**About this task**:
Go through the entries below and print, exactly, the lines starting at the one with "camera: 65 degrees left, 10 degrees up" and ending at the one with "(528, 152) = (292, 343): blue", keeping both ends and no others.

**Entries provided**:
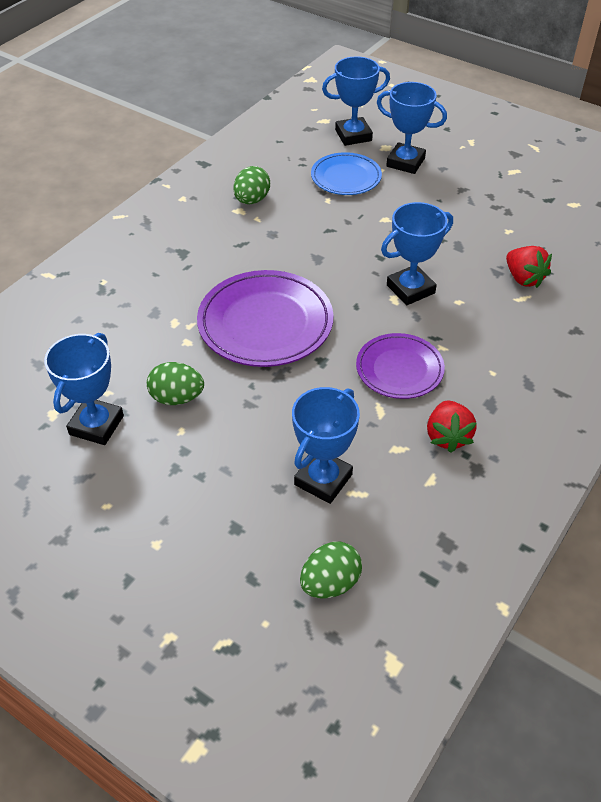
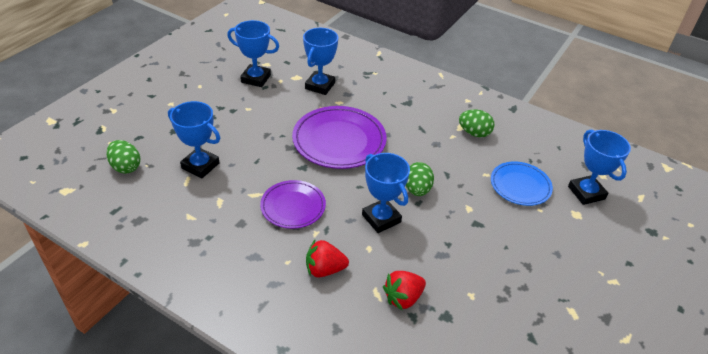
camera: 85 degrees right, 5 degrees down
(177, 398) = (274, 106): green egg -> green egg (417, 190)
(405, 162) = (557, 226): blue trophy -> blue trophy (320, 86)
(447, 436) = (226, 228): red strawberry -> red strawberry (324, 269)

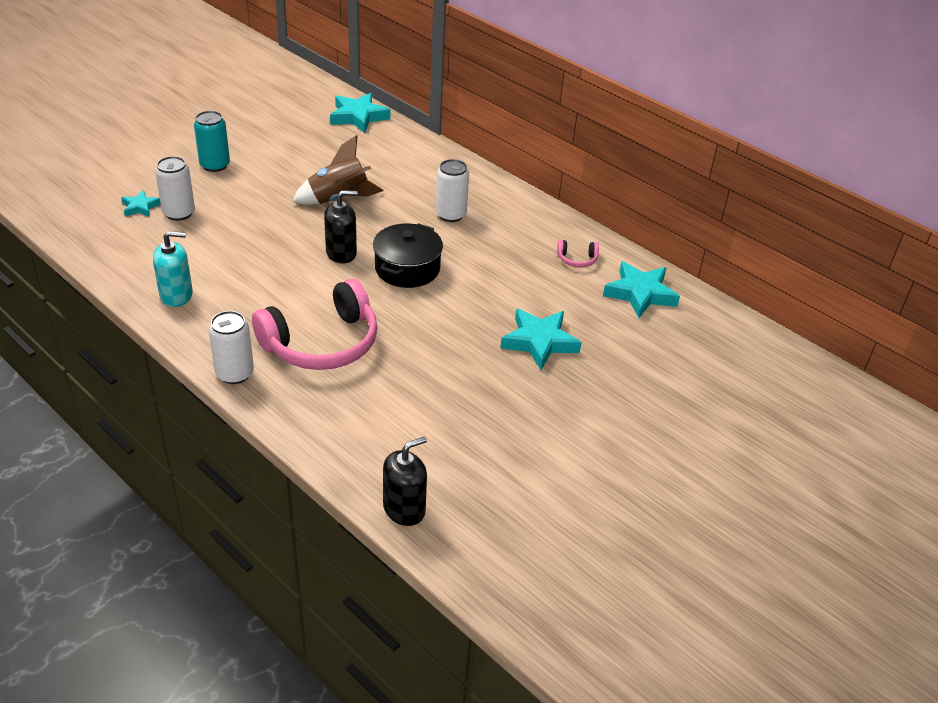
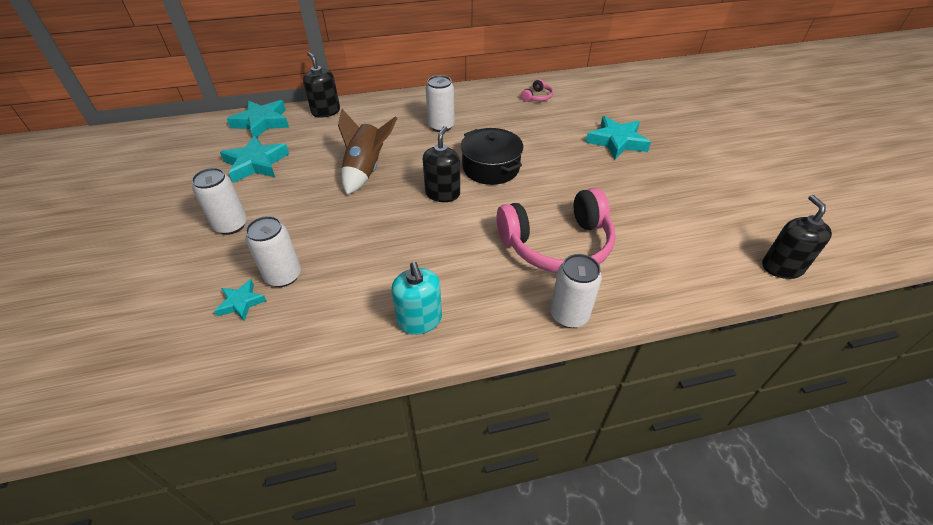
camera: 55 degrees left, 5 degrees up
(176, 295) = (419, 320): turquoise soap dispenser -> turquoise soap dispenser turned 135 degrees clockwise
(215, 165) = (231, 225): turquoise can -> white can
(322, 343) = (557, 244): pink headphones -> pink headphones turned 75 degrees clockwise
(409, 141) = (326, 111): none -> black soap dispenser
(640, 293) = (589, 89): turquoise star -> turquoise star (256, 163)

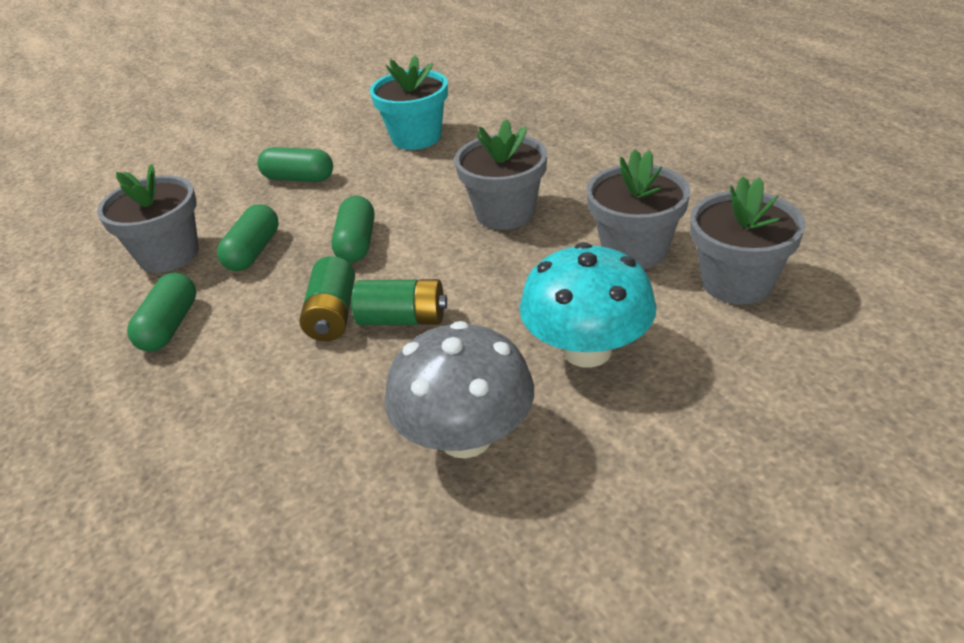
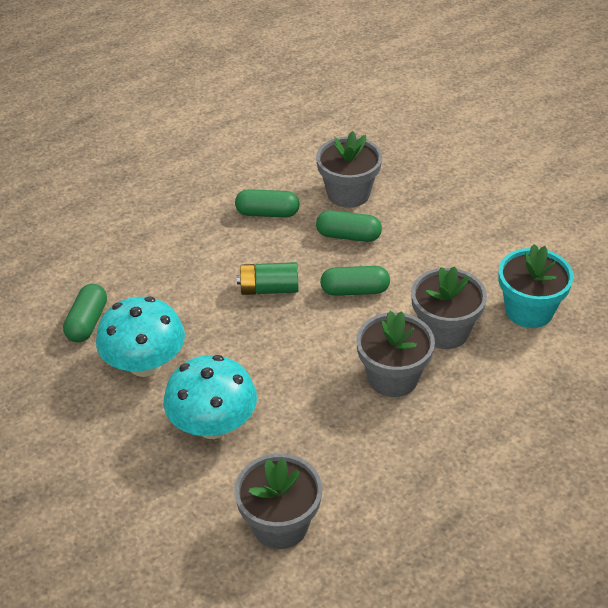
camera: 85 degrees right, 5 degrees up
(299, 178) = (454, 243): green capsule -> green capsule (87, 322)
(403, 319) = (260, 325): green battery -> none
(465, 437) = (145, 364): grey mushroom -> turquoise mushroom
(634, 250) = (331, 462): grey flower pot -> grey flower pot (444, 331)

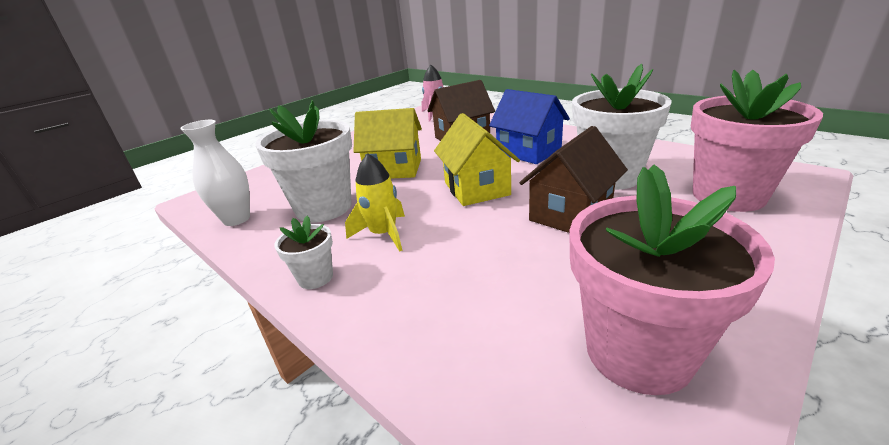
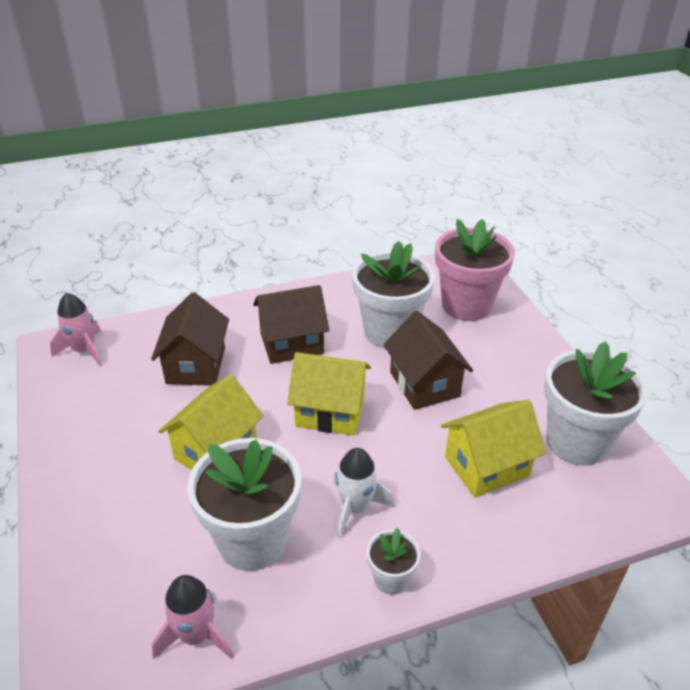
camera: 65 degrees left, 10 degrees up
(236, 219) = (196, 635): white vase -> pink rocket
(383, 234) = (356, 508): yellow rocket -> white rocket
(504, 287) = (486, 466): none -> yellow house
(528, 152) = (292, 343): blue house -> brown house
(638, 352) = (576, 442): pink flower pot -> white flower pot

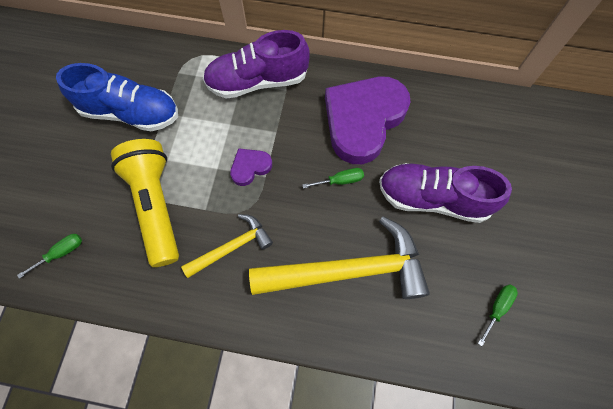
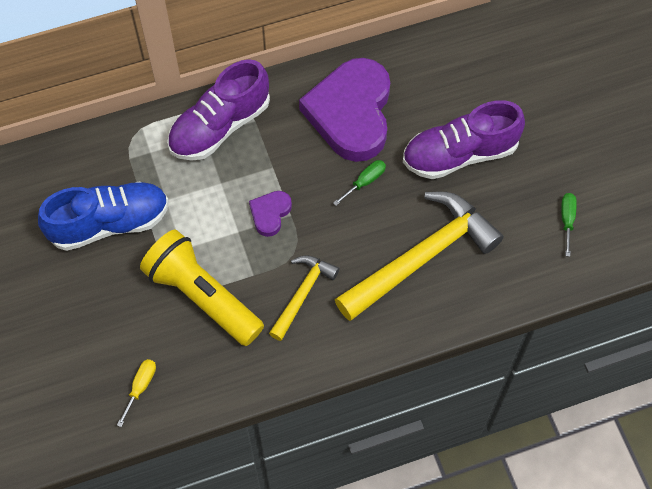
camera: 30 degrees left, 5 degrees down
(61, 253) = (140, 387): green screwdriver -> yellow screwdriver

**The answer**:
camera: 65 degrees left, 10 degrees up
(236, 219) = (196, 635): white vase -> pink rocket
(383, 234) = (356, 508): yellow rocket -> white rocket
(504, 287) = (486, 466): none -> yellow house
(528, 152) = (292, 343): blue house -> brown house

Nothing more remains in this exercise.